-- Begin RECORDED DATA --
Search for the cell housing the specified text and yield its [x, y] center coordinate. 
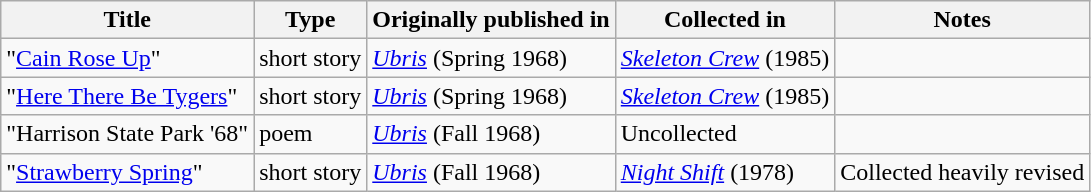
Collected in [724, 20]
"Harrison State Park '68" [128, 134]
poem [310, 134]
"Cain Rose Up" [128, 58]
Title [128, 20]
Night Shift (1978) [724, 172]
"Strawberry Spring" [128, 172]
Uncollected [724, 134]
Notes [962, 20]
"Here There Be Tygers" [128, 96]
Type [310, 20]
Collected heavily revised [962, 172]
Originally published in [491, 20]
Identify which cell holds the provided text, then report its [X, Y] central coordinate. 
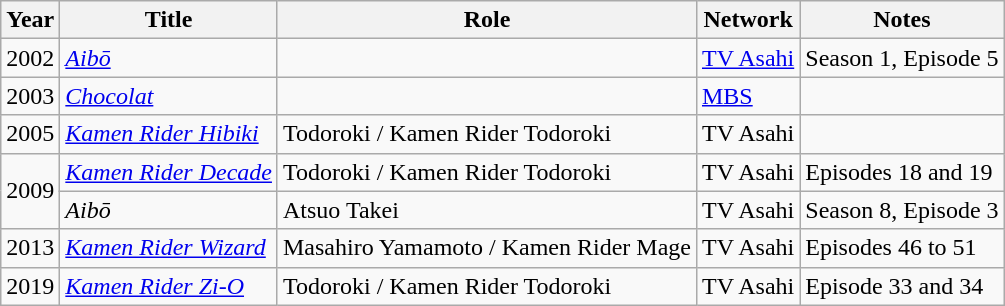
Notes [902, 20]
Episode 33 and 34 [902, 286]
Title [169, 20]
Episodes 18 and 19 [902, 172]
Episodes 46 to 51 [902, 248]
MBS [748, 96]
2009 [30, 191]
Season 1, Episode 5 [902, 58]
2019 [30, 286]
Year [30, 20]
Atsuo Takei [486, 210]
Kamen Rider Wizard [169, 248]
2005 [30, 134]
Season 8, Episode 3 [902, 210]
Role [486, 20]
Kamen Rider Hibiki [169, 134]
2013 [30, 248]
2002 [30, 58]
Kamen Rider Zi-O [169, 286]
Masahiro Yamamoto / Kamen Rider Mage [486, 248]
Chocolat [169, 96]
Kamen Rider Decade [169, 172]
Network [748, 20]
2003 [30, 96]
-- End RECORDED DATA --
-- Begin RECORDED DATA --
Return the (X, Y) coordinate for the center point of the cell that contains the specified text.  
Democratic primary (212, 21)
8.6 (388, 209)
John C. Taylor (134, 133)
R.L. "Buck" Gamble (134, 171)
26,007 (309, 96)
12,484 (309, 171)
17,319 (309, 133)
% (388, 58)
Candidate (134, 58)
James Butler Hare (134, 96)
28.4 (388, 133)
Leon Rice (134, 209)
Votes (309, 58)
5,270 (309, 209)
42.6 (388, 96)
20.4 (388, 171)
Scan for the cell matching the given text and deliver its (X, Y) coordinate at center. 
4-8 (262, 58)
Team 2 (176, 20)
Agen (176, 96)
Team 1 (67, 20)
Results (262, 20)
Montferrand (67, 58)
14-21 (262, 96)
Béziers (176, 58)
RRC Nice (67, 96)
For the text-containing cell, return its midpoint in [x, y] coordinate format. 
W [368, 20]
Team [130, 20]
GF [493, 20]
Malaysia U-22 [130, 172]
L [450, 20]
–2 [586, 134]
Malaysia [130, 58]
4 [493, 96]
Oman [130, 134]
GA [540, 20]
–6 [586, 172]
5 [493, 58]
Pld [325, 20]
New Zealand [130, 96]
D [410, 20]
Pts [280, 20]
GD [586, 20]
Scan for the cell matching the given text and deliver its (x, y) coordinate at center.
-- End RECORDED DATA --
-- Begin RECORDED DATA --
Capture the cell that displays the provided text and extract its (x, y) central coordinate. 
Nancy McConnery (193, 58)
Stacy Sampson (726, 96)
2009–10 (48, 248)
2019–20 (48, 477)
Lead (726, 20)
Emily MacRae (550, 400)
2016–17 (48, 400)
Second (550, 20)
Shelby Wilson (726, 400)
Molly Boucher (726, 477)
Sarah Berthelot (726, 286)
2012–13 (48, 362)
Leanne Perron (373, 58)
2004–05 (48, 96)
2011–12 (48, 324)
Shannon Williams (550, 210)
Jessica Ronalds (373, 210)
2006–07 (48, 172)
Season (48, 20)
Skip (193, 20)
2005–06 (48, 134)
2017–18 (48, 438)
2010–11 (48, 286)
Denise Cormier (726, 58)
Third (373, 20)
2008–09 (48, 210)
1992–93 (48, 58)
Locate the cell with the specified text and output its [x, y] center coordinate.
-- End RECORDED DATA --
* **WHAT TO DO**
Quote the items above exactly, from the line containing "Search for the" through the line containing "Identify which cell", including both of those lines. Leave the pictures out of your answer.

* **OUTPUT BELOW**
Search for the cell housing the specified text and yield its [x, y] center coordinate. 
Collected in [724, 20]
"Harrison State Park '68" [128, 134]
poem [310, 134]
"Cain Rose Up" [128, 58]
Title [128, 20]
Night Shift (1978) [724, 172]
"Strawberry Spring" [128, 172]
Uncollected [724, 134]
Notes [962, 20]
"Here There Be Tygers" [128, 96]
Type [310, 20]
Collected heavily revised [962, 172]
Originally published in [491, 20]
Identify which cell holds the provided text, then report its [X, Y] central coordinate. 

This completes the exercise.